START Supplied material

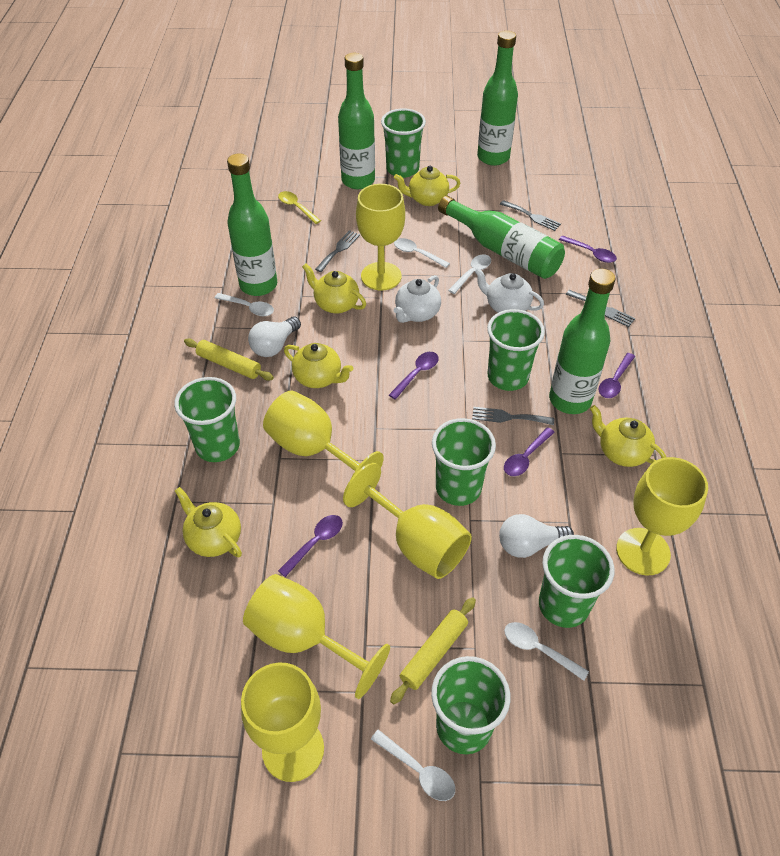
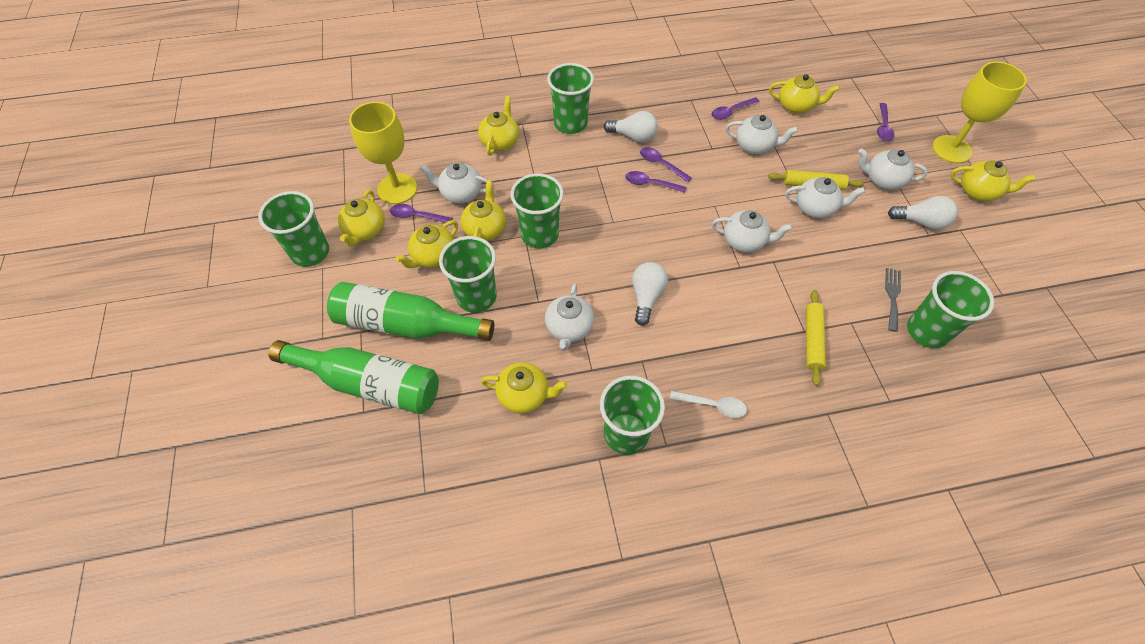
green bottle: 5 -> 2
grey fork: 4 -> 1
white light bulb: 2 -> 3
white spoon: 5 -> 1
white teapot: 2 -> 6
yellow goblet: 6 -> 2
yellow spoon: 1 -> 0
yellow teapot: 5 -> 7

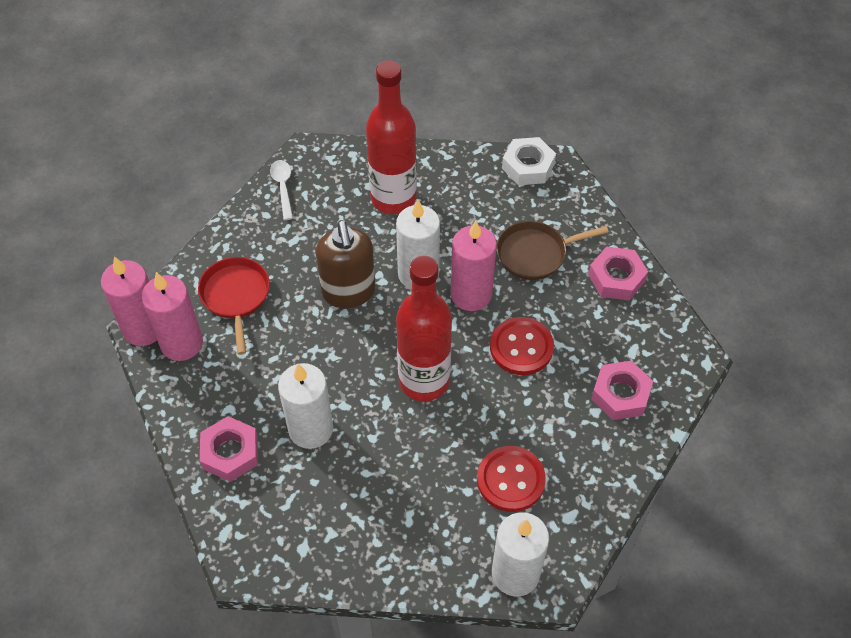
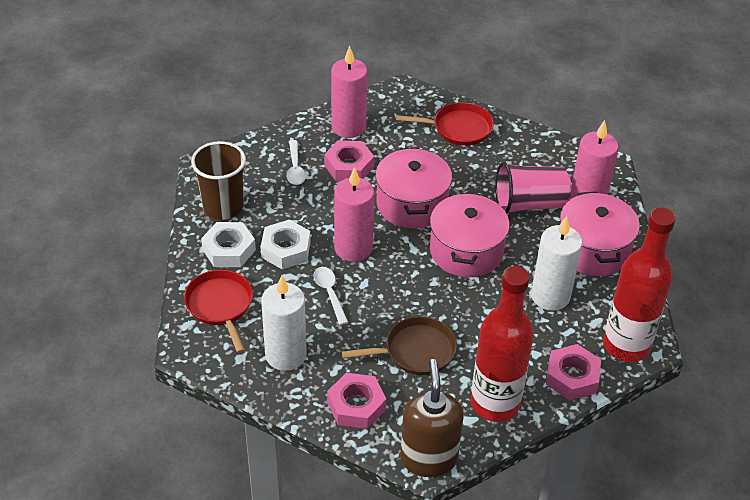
brown cup: 0 -> 1
pink cup: 0 -> 1
pink pot: 0 -> 3
red button: 2 -> 0
red pan: 1 -> 2
white candle: 3 -> 2
white nut: 1 -> 2
white spoon: 1 -> 2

END Supplied material

Required action:
In the data above, each line holding "spoon" is to be found and copied.

Worked solution:
white spoon: 5 -> 1
yellow spoon: 1 -> 0
white spoon: 1 -> 2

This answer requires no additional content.